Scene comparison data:
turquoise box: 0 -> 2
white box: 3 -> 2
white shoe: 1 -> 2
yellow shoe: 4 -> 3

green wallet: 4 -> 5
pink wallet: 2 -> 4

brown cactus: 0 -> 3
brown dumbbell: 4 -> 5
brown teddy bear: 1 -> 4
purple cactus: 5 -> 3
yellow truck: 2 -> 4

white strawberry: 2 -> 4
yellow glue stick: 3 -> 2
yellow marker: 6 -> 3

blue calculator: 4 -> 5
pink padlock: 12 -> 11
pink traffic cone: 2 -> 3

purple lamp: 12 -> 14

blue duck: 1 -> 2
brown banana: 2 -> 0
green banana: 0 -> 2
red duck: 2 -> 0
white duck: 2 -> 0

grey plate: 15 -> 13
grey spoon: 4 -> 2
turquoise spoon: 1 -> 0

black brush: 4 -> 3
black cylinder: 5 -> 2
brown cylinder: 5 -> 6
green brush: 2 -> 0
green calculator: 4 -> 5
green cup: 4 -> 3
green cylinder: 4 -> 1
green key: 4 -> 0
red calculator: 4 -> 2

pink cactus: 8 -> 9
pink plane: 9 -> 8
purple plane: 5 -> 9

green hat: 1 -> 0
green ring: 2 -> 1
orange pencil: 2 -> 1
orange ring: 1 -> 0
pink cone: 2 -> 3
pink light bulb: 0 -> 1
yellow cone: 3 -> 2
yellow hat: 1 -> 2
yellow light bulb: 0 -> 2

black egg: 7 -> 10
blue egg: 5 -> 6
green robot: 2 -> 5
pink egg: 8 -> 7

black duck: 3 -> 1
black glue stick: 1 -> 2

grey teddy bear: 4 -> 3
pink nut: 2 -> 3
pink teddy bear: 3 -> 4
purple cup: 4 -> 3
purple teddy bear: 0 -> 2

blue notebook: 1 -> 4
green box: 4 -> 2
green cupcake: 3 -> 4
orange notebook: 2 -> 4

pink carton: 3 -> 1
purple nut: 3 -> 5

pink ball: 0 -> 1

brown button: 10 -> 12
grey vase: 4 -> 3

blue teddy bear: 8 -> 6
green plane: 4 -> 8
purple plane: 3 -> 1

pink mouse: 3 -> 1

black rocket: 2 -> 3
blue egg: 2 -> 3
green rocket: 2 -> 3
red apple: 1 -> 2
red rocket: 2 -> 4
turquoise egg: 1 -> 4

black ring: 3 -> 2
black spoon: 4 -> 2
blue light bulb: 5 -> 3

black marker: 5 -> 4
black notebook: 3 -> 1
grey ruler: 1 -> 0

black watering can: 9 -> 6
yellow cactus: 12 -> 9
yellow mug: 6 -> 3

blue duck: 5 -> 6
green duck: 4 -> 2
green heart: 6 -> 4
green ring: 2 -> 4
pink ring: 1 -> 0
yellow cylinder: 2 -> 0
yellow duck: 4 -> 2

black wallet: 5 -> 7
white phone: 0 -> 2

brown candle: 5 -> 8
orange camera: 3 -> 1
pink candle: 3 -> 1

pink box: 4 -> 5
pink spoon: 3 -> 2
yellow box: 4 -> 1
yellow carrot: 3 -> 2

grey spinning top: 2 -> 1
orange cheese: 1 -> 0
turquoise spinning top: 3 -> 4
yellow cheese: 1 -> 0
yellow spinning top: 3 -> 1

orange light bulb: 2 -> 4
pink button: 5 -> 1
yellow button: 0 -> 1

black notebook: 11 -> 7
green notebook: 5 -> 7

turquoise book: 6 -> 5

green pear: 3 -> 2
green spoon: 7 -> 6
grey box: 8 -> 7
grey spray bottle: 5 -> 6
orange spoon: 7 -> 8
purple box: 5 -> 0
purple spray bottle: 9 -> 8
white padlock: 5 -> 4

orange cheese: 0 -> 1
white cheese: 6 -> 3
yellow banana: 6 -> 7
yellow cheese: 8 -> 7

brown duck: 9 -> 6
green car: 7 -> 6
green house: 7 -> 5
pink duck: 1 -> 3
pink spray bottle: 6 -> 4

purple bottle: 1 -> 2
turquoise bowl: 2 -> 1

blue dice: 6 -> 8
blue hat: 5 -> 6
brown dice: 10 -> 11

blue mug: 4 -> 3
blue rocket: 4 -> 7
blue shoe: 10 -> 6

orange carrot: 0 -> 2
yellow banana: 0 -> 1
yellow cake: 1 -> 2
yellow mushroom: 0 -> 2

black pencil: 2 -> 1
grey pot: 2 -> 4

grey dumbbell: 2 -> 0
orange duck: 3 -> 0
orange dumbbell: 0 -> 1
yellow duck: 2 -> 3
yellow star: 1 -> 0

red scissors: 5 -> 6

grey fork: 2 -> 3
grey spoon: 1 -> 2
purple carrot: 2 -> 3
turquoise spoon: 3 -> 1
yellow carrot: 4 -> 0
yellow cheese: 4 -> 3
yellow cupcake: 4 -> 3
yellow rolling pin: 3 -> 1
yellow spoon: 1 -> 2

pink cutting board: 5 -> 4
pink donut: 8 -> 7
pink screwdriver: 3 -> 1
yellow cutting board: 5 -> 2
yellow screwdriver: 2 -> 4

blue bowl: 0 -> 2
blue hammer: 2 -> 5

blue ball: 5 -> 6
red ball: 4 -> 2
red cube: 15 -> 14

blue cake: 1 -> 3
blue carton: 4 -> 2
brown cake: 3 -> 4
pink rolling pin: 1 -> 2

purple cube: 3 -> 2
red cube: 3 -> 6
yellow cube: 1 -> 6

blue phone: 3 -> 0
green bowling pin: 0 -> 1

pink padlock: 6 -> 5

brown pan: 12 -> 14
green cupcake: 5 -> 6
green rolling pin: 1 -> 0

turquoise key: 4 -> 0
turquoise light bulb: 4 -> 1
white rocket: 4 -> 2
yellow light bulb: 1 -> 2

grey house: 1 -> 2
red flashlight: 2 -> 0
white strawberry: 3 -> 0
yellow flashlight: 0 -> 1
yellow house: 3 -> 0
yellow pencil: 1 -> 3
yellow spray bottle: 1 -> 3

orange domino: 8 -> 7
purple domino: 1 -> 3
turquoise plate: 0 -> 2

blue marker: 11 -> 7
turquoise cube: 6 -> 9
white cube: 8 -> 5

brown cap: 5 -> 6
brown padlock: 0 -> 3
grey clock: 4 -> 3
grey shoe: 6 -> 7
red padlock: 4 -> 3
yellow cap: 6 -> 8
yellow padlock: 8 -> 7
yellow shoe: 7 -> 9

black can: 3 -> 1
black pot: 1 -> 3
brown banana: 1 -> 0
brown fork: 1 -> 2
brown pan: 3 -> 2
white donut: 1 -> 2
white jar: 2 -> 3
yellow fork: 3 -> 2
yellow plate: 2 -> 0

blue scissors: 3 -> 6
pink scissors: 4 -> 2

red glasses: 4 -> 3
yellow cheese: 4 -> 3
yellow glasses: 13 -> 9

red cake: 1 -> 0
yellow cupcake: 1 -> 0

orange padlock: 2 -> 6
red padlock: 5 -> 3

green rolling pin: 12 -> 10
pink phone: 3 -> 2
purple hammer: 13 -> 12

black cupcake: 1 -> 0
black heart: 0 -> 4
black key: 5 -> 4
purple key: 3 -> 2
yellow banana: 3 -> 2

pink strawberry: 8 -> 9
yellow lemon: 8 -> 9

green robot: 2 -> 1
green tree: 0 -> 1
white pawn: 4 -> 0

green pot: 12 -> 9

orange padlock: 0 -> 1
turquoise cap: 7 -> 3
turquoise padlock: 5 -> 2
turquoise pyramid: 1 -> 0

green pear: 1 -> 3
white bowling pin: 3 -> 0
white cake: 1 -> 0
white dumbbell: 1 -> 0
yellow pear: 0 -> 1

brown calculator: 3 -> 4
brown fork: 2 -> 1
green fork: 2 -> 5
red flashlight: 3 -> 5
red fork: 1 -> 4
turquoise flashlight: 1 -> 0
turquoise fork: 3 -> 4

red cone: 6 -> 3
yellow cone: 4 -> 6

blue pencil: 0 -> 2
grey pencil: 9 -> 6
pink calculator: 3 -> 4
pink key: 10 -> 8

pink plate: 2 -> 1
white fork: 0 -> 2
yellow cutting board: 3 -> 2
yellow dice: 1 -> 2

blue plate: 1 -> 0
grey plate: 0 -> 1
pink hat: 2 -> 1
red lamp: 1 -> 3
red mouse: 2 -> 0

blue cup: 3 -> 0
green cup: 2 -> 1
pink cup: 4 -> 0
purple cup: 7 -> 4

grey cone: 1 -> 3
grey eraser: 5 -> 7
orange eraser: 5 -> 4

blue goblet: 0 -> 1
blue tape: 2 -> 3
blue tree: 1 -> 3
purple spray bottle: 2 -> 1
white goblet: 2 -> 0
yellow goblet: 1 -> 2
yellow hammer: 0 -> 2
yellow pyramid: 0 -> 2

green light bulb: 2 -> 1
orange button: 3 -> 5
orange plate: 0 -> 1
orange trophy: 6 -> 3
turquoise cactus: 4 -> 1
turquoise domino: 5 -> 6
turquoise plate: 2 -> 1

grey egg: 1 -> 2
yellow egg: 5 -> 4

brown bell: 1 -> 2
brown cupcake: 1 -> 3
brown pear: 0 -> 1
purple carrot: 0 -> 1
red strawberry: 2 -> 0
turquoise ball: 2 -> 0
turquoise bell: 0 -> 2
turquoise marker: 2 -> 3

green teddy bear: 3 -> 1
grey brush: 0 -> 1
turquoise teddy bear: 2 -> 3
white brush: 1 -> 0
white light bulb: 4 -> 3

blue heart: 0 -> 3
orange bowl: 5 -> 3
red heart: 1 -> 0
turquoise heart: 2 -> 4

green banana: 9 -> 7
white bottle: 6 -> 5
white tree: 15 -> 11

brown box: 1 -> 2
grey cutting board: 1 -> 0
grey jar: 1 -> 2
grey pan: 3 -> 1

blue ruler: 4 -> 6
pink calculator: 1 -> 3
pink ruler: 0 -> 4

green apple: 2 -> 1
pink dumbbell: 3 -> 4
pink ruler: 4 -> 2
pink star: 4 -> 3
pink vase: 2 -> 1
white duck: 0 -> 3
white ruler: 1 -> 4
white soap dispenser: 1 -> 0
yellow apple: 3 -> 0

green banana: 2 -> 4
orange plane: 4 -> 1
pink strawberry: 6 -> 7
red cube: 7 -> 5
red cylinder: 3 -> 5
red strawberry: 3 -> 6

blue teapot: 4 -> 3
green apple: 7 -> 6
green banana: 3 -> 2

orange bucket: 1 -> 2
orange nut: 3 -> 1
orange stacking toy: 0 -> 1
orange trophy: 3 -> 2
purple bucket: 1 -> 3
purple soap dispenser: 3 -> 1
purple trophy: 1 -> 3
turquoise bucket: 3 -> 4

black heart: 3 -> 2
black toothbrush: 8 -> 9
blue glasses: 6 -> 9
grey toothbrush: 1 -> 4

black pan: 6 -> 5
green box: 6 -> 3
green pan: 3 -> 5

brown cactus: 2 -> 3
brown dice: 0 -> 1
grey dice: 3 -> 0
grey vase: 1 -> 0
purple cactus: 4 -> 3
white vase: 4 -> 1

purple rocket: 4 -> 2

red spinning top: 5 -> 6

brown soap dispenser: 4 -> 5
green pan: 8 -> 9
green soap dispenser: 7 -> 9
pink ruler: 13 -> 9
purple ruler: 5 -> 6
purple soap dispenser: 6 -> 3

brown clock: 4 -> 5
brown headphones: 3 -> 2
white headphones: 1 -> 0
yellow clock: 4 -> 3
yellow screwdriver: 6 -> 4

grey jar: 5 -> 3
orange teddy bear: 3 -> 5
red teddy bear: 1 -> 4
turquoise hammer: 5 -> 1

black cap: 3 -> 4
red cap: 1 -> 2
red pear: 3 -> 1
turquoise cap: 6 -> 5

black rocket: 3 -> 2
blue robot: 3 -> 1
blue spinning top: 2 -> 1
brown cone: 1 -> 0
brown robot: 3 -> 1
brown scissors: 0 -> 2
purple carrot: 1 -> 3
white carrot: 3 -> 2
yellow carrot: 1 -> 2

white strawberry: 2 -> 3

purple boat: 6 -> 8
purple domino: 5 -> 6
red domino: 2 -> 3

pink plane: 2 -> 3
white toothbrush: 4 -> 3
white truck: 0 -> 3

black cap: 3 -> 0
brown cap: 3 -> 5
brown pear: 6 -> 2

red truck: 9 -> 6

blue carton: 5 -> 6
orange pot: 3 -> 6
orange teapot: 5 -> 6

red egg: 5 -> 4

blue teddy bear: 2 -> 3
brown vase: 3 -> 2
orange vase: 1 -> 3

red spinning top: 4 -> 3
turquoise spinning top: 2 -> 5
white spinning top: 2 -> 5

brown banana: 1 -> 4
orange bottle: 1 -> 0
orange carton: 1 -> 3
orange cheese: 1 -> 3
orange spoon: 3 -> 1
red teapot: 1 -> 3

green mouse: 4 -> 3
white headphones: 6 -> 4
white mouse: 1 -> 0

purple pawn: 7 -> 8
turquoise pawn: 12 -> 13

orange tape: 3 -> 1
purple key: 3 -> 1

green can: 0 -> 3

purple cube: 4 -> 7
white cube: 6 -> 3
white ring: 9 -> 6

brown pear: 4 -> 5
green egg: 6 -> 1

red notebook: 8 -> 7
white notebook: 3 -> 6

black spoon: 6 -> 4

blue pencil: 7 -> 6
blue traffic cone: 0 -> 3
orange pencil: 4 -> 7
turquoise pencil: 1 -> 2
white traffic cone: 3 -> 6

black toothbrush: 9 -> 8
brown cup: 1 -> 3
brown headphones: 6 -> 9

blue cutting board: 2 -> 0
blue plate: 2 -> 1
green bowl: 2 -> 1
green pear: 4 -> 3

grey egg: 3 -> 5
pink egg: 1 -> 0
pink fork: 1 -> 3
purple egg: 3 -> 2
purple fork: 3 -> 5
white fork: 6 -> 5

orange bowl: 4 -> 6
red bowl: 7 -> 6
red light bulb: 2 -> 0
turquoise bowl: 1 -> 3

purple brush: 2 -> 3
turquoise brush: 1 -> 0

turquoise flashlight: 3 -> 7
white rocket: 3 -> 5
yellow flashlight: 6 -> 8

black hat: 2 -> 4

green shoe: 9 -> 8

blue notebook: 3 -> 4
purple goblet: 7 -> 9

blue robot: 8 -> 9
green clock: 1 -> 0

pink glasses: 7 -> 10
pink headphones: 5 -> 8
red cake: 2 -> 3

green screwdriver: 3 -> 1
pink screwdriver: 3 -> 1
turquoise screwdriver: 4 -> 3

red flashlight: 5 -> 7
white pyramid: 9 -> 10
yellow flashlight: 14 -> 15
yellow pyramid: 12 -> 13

_EXERCISE AIM_.
Repeat, exactly as they stand, the line that contains "green shoe: 9 -> 8" and all the lines after it in the data above.

_YOUR RESPONSE_.
green shoe: 9 -> 8

blue notebook: 3 -> 4
purple goblet: 7 -> 9

blue robot: 8 -> 9
green clock: 1 -> 0

pink glasses: 7 -> 10
pink headphones: 5 -> 8
red cake: 2 -> 3

green screwdriver: 3 -> 1
pink screwdriver: 3 -> 1
turquoise screwdriver: 4 -> 3

red flashlight: 5 -> 7
white pyramid: 9 -> 10
yellow flashlight: 14 -> 15
yellow pyramid: 12 -> 13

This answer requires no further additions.